───── Source data ─────
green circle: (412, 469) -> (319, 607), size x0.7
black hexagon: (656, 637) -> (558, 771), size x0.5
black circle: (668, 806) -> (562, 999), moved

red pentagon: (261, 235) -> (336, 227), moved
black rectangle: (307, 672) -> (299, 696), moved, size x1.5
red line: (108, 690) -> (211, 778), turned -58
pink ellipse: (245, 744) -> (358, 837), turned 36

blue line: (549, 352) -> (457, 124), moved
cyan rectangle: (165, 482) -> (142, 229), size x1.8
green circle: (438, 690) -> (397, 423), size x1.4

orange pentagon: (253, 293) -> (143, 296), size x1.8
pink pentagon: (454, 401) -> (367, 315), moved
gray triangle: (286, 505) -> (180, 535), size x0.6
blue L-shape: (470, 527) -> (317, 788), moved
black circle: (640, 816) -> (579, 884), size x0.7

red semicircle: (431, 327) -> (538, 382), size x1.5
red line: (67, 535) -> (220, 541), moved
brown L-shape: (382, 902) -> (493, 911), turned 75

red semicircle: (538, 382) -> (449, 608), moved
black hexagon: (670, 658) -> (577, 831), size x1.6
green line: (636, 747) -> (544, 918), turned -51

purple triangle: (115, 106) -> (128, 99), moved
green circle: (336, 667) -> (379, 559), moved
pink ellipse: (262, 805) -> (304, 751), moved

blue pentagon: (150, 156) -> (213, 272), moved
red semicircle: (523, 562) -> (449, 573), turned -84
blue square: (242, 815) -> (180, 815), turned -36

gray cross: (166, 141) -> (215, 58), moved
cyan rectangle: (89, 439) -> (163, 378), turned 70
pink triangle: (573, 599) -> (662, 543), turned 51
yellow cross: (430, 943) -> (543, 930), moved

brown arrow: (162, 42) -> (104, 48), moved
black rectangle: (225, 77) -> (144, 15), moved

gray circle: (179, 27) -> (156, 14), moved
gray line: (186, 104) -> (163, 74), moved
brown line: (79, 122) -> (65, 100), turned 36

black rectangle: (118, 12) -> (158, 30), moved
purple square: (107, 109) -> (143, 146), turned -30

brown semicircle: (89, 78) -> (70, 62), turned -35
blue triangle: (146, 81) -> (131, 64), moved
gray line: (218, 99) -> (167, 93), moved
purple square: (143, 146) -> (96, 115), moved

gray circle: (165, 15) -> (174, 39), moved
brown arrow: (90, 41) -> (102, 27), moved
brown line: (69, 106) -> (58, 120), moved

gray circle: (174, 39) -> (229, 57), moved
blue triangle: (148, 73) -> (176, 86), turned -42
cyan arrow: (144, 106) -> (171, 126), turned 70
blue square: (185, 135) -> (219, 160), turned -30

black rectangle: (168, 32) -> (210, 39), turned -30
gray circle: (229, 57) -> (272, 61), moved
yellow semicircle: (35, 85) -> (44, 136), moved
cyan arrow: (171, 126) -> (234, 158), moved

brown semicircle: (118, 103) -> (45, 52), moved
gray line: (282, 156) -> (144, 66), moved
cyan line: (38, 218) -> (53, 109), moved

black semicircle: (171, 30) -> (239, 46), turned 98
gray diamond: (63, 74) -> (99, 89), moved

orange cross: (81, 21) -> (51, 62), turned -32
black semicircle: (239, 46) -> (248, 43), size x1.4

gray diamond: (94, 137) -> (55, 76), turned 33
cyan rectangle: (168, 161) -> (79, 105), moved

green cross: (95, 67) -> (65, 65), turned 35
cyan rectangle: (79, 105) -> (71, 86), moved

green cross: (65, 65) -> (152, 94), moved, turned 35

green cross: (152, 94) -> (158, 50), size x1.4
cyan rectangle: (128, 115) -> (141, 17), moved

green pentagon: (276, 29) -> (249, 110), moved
─────
Your goal: Restate the data above word for word, omitting nothing.

Answer box:
green circle: (412, 469) -> (319, 607), size x0.7
black hexagon: (656, 637) -> (558, 771), size x0.5
black circle: (668, 806) -> (562, 999), moved

red pentagon: (261, 235) -> (336, 227), moved
black rectangle: (307, 672) -> (299, 696), moved, size x1.5
red line: (108, 690) -> (211, 778), turned -58
pink ellipse: (245, 744) -> (358, 837), turned 36

blue line: (549, 352) -> (457, 124), moved
cyan rectangle: (165, 482) -> (142, 229), size x1.8
green circle: (438, 690) -> (397, 423), size x1.4

orange pentagon: (253, 293) -> (143, 296), size x1.8
pink pentagon: (454, 401) -> (367, 315), moved
gray triangle: (286, 505) -> (180, 535), size x0.6
blue L-shape: (470, 527) -> (317, 788), moved
black circle: (640, 816) -> (579, 884), size x0.7

red semicircle: (431, 327) -> (538, 382), size x1.5
red line: (67, 535) -> (220, 541), moved
brown L-shape: (382, 902) -> (493, 911), turned 75

red semicircle: (538, 382) -> (449, 608), moved
black hexagon: (670, 658) -> (577, 831), size x1.6
green line: (636, 747) -> (544, 918), turned -51

purple triangle: (115, 106) -> (128, 99), moved
green circle: (336, 667) -> (379, 559), moved
pink ellipse: (262, 805) -> (304, 751), moved

blue pentagon: (150, 156) -> (213, 272), moved
red semicircle: (523, 562) -> (449, 573), turned -84
blue square: (242, 815) -> (180, 815), turned -36

gray cross: (166, 141) -> (215, 58), moved
cyan rectangle: (89, 439) -> (163, 378), turned 70
pink triangle: (573, 599) -> (662, 543), turned 51
yellow cross: (430, 943) -> (543, 930), moved

brown arrow: (162, 42) -> (104, 48), moved
black rectangle: (225, 77) -> (144, 15), moved

gray circle: (179, 27) -> (156, 14), moved
gray line: (186, 104) -> (163, 74), moved
brown line: (79, 122) -> (65, 100), turned 36

black rectangle: (118, 12) -> (158, 30), moved
purple square: (107, 109) -> (143, 146), turned -30

brown semicircle: (89, 78) -> (70, 62), turned -35
blue triangle: (146, 81) -> (131, 64), moved
gray line: (218, 99) -> (167, 93), moved
purple square: (143, 146) -> (96, 115), moved

gray circle: (165, 15) -> (174, 39), moved
brown arrow: (90, 41) -> (102, 27), moved
brown line: (69, 106) -> (58, 120), moved

gray circle: (174, 39) -> (229, 57), moved
blue triangle: (148, 73) -> (176, 86), turned -42
cyan arrow: (144, 106) -> (171, 126), turned 70
blue square: (185, 135) -> (219, 160), turned -30

black rectangle: (168, 32) -> (210, 39), turned -30
gray circle: (229, 57) -> (272, 61), moved
yellow semicircle: (35, 85) -> (44, 136), moved
cyan arrow: (171, 126) -> (234, 158), moved

brown semicircle: (118, 103) -> (45, 52), moved
gray line: (282, 156) -> (144, 66), moved
cyan line: (38, 218) -> (53, 109), moved

black semicircle: (171, 30) -> (239, 46), turned 98
gray diamond: (63, 74) -> (99, 89), moved

orange cross: (81, 21) -> (51, 62), turned -32
black semicircle: (239, 46) -> (248, 43), size x1.4

gray diamond: (94, 137) -> (55, 76), turned 33
cyan rectangle: (168, 161) -> (79, 105), moved

green cross: (95, 67) -> (65, 65), turned 35
cyan rectangle: (79, 105) -> (71, 86), moved

green cross: (65, 65) -> (152, 94), moved, turned 35

green cross: (152, 94) -> (158, 50), size x1.4
cyan rectangle: (128, 115) -> (141, 17), moved

green pentagon: (276, 29) -> (249, 110), moved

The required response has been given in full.